▶ _TO DO_
Using the listing below, set down exactly the lines starting at the line that contains "white padlock [608,465,640,520]" and ending at the line that contains "none -> white donut [446,202,502,241]", both included, and no others.

▶ _SUPPLIED RECORDS_

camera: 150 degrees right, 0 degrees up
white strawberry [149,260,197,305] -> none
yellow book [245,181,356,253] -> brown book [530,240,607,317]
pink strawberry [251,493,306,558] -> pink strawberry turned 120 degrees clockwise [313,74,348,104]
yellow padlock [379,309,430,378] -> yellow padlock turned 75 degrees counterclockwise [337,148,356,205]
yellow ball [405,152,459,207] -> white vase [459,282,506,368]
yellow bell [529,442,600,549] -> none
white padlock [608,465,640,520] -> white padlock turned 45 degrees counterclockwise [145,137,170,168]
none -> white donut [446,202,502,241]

* * *

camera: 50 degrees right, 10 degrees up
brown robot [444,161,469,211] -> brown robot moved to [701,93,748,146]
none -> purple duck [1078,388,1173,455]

* * *

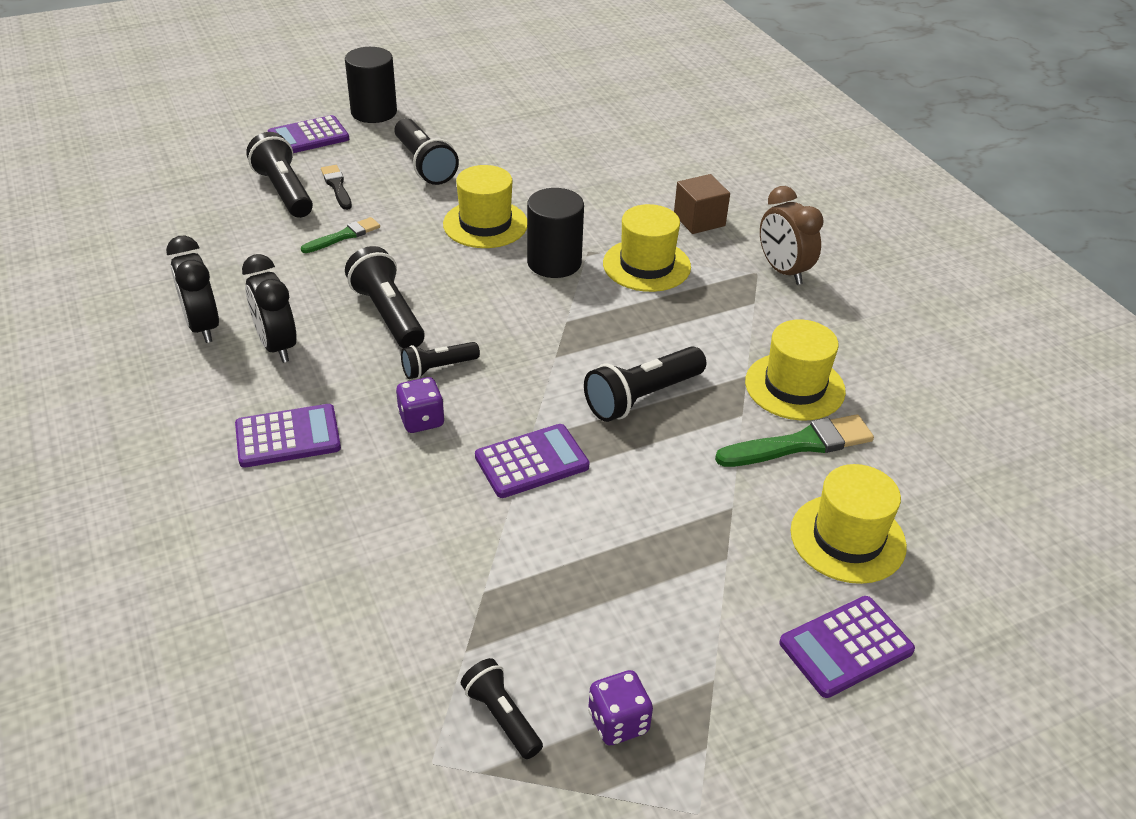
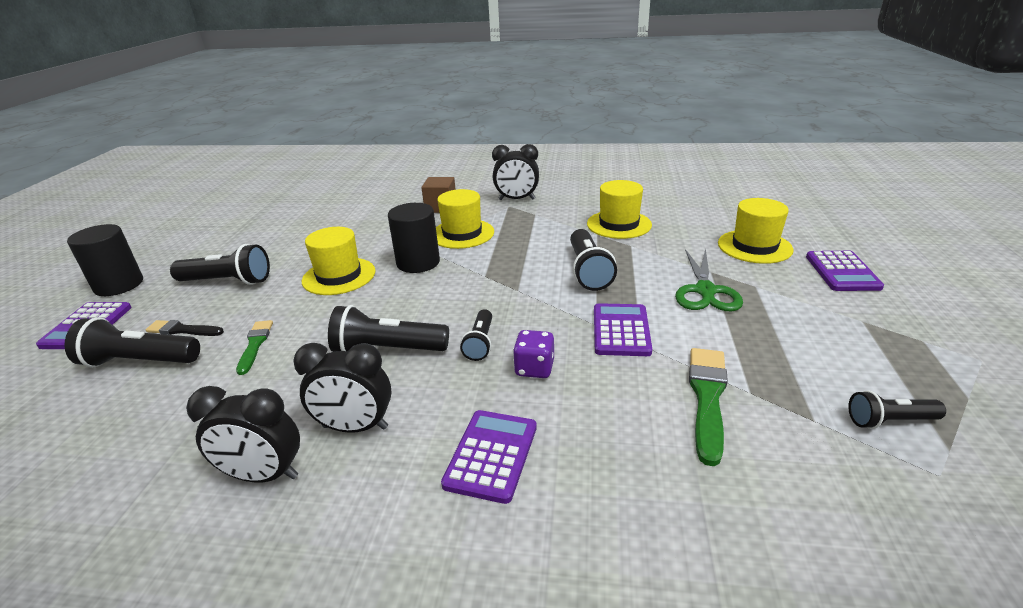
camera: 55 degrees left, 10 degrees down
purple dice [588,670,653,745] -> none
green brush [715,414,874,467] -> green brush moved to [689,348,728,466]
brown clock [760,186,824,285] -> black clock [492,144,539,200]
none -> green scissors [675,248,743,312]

▶ _OUTPUT BELOW_
white padlock [608,465,640,520] -> white padlock turned 45 degrees counterclockwise [145,137,170,168]
none -> white donut [446,202,502,241]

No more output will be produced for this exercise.